ACTIVITY
Only one stretch of the data below is wanted: the lines starting at the one with "RFID3 pin MISO: D4 -> D6" and ending at the one with "PIXELS pin VCC: 3V3 -> none", both included, given again exactly.

MATERIAL PROVIDED
****************************************

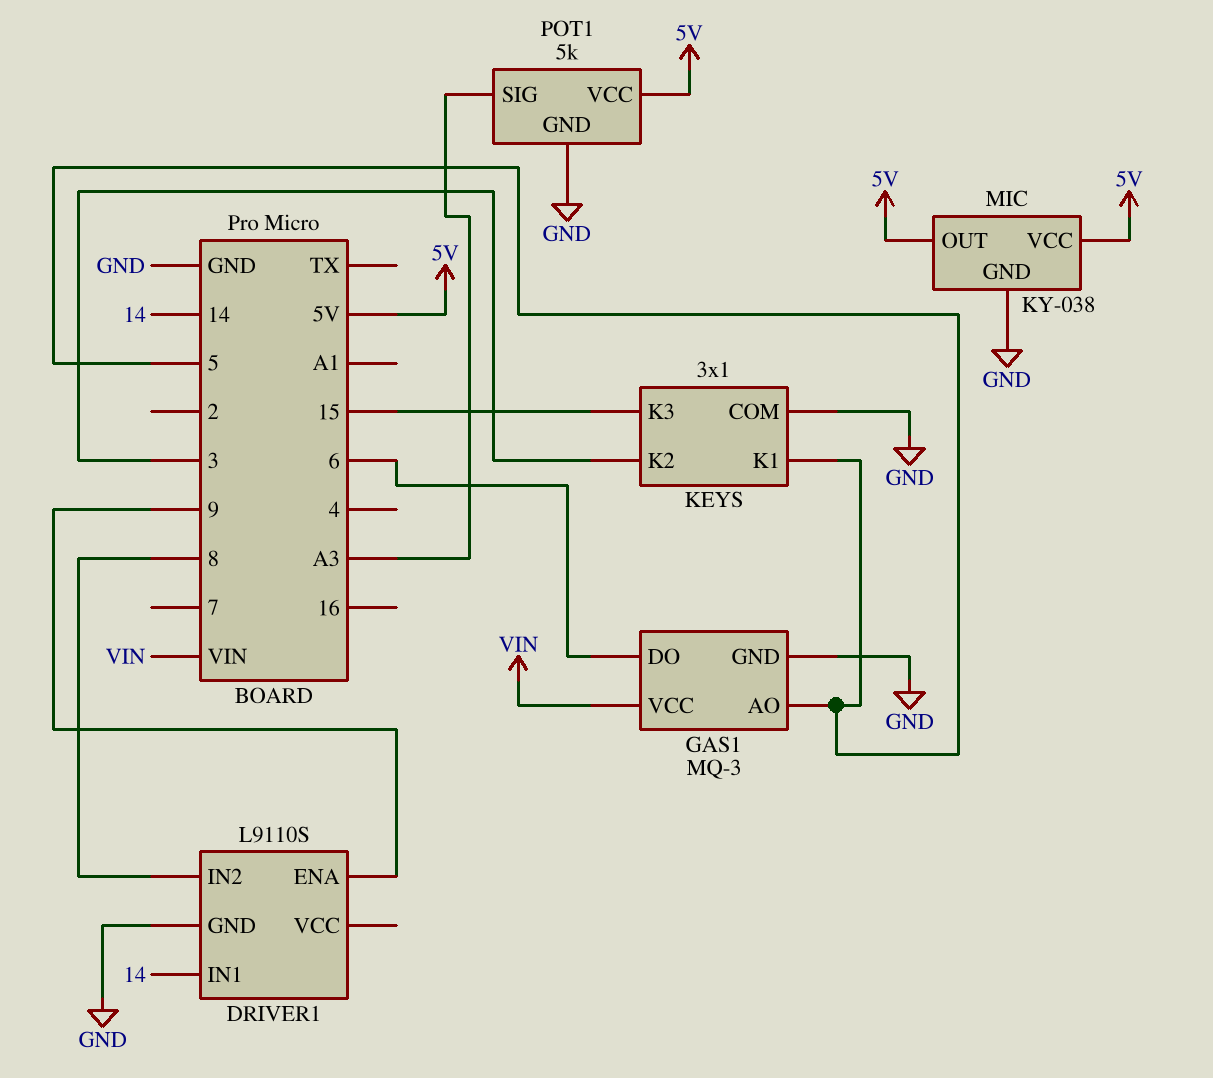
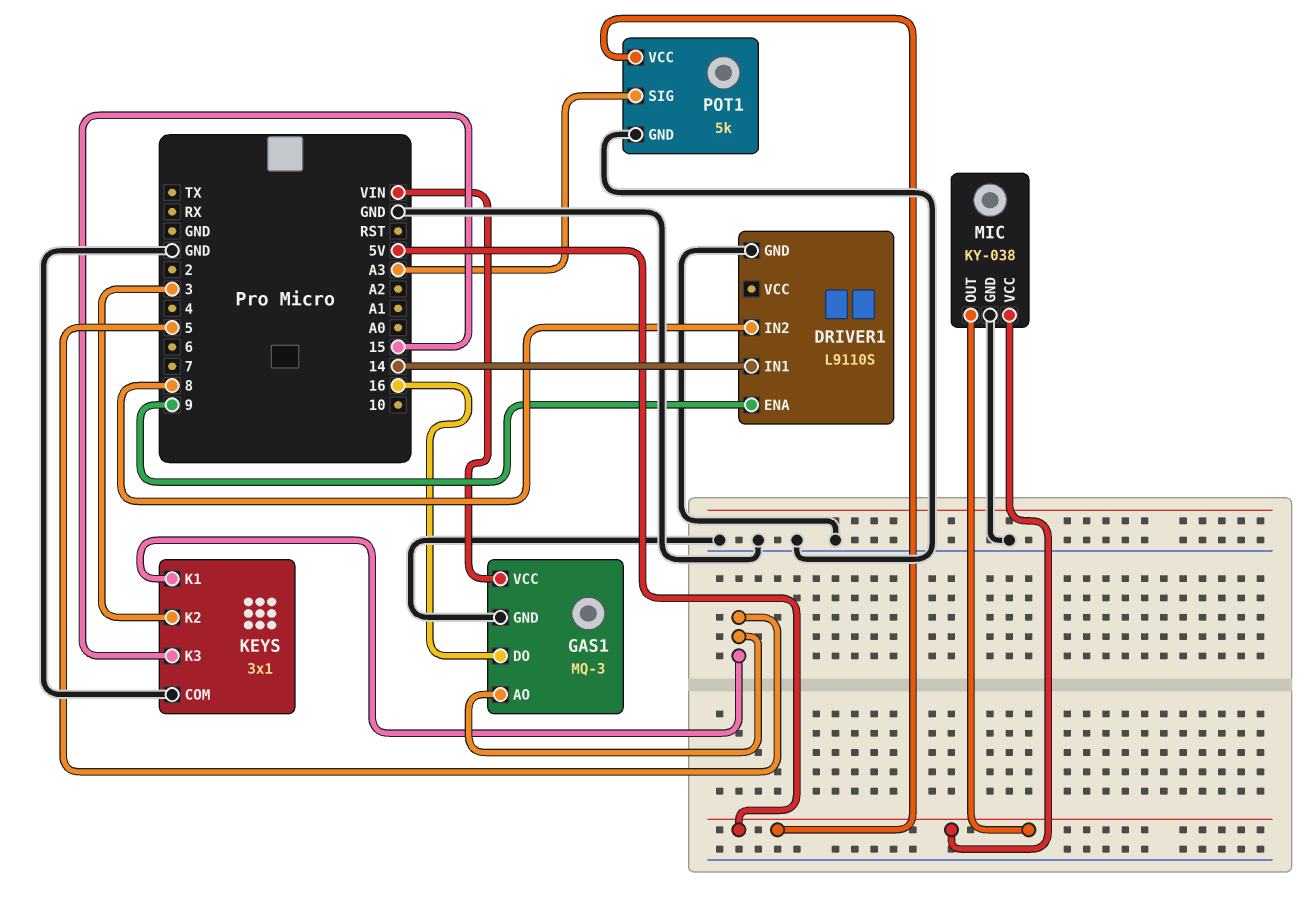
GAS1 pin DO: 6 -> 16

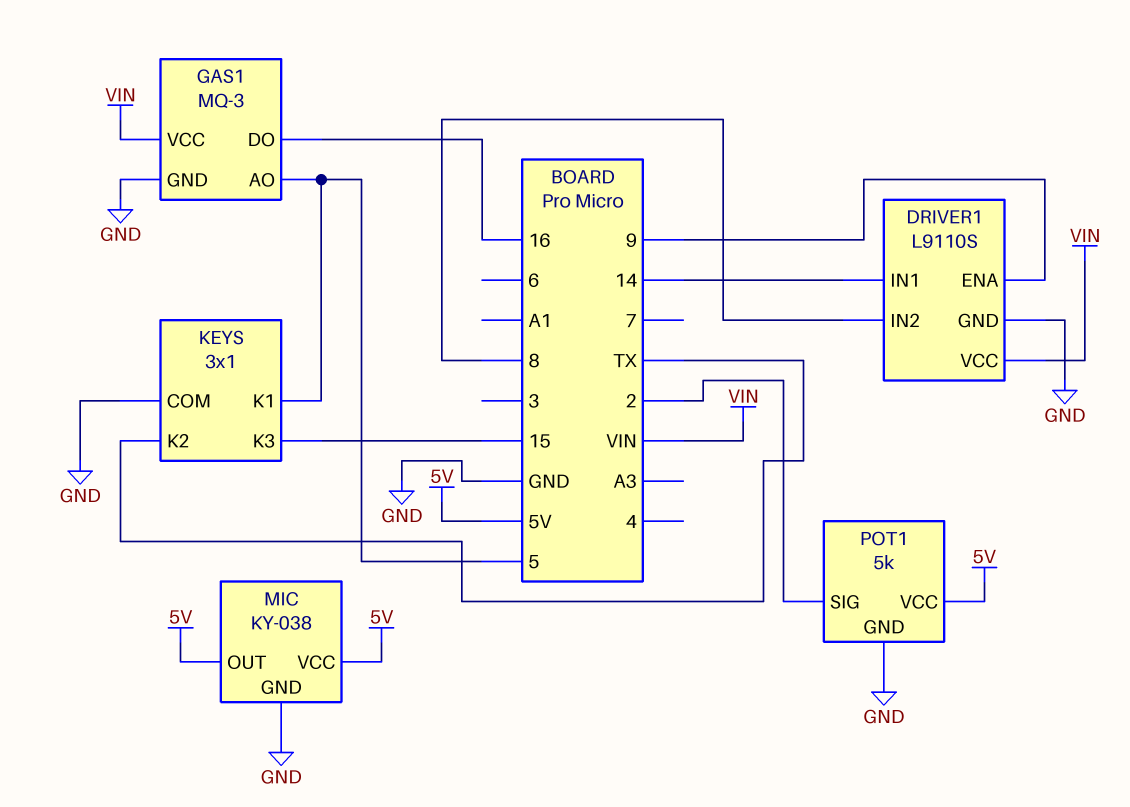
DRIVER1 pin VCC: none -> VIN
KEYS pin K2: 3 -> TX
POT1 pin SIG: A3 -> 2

****************************************

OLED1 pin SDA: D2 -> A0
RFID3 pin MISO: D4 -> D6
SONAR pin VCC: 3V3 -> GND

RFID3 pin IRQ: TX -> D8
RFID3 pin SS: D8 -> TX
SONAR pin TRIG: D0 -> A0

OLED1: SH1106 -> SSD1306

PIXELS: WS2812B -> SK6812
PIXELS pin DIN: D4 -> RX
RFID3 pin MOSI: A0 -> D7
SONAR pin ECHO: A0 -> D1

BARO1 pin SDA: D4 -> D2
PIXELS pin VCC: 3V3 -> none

****************************************

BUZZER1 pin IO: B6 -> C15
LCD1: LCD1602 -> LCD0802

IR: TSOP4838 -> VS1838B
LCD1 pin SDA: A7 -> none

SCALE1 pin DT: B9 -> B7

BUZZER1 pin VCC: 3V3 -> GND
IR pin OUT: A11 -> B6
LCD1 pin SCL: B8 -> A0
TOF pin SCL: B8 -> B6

****************************************

SOLUTION
RFID3 pin MISO: D4 -> D6
SONAR pin VCC: 3V3 -> GND

RFID3 pin IRQ: TX -> D8
RFID3 pin SS: D8 -> TX
SONAR pin TRIG: D0 -> A0

OLED1: SH1106 -> SSD1306

PIXELS: WS2812B -> SK6812
PIXELS pin DIN: D4 -> RX
RFID3 pin MOSI: A0 -> D7
SONAR pin ECHO: A0 -> D1

BARO1 pin SDA: D4 -> D2
PIXELS pin VCC: 3V3 -> none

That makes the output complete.